Will you output all of the data below exactly, omitting the images?

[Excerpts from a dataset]
- - - -
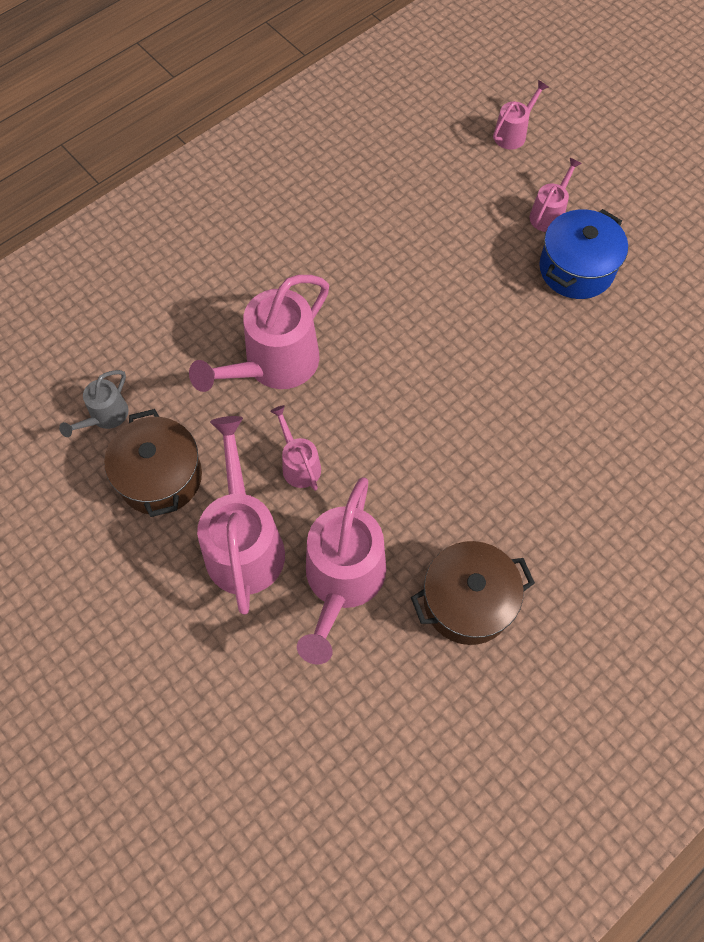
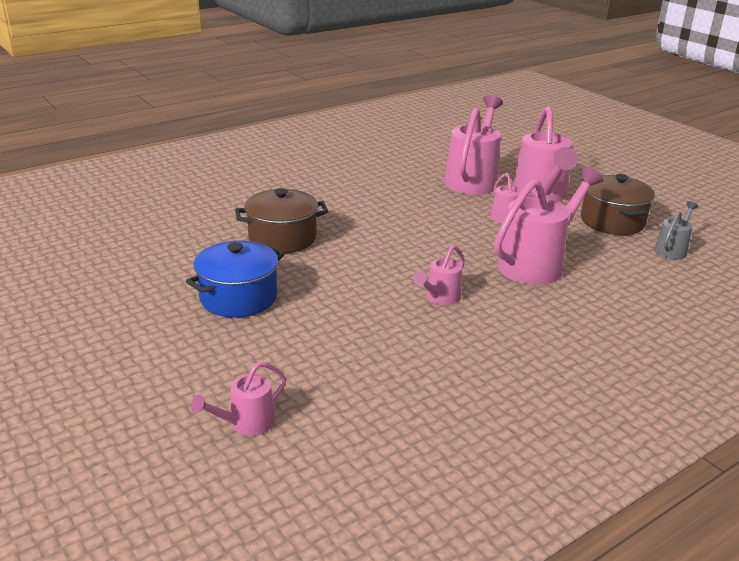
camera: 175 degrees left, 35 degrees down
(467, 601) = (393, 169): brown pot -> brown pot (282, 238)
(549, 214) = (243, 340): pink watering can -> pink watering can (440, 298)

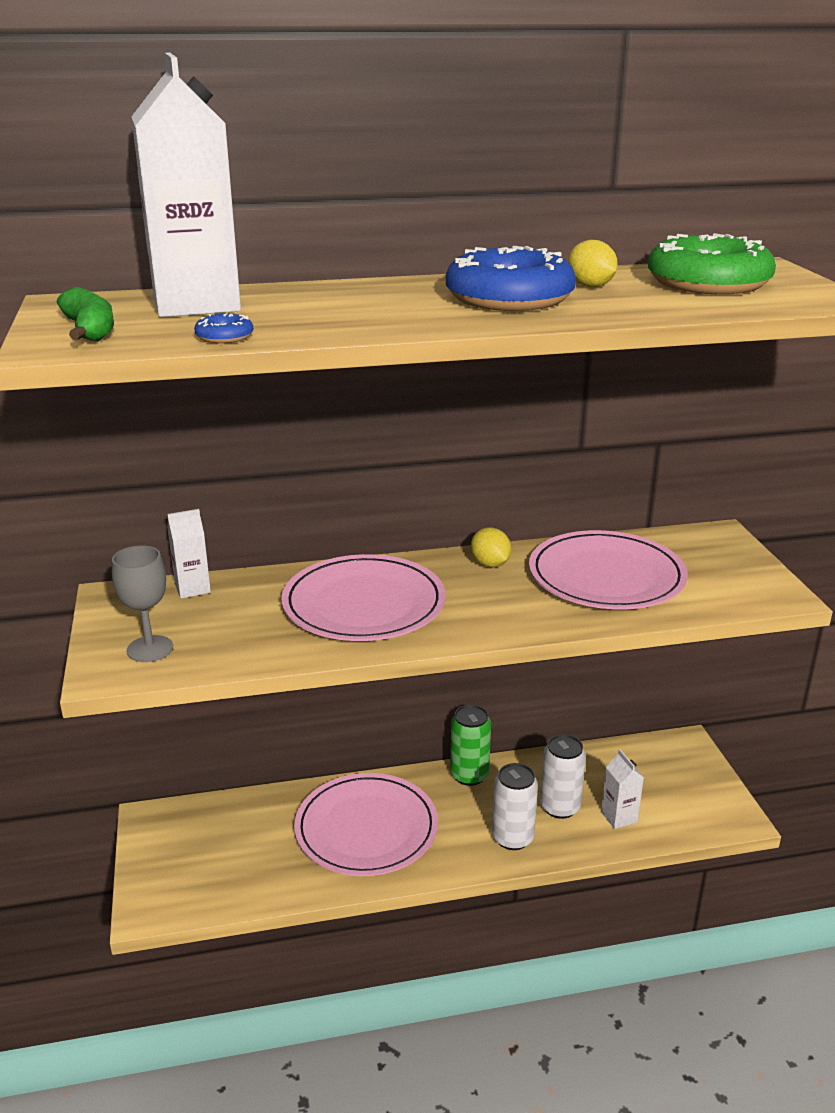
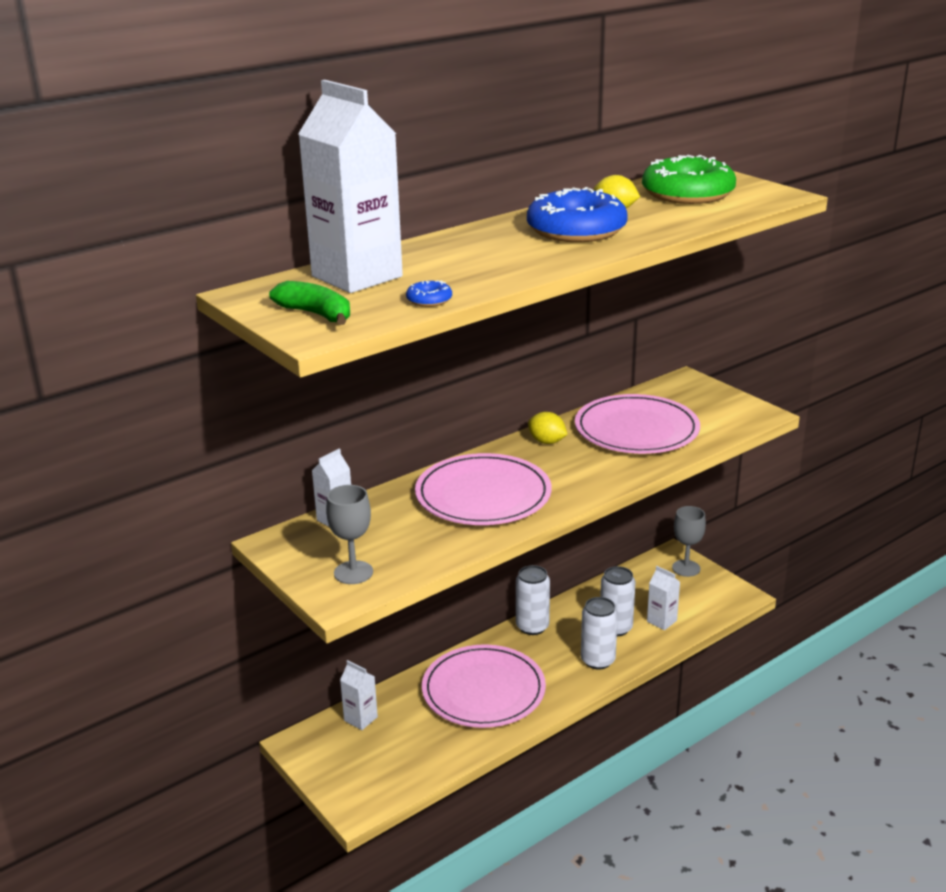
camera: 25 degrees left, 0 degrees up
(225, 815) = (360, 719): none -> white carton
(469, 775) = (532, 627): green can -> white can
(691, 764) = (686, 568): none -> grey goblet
- - - -
Exercise result ->
camera: 175 degrees left, 35 degrees down
(467, 601) = (393, 169): brown pot -> brown pot (282, 238)
(549, 214) = (243, 340): pink watering can -> pink watering can (440, 298)

camera: 25 degrees left, 0 degrees up
(225, 815) = (360, 719): none -> white carton
(469, 775) = (532, 627): green can -> white can
(691, 764) = (686, 568): none -> grey goblet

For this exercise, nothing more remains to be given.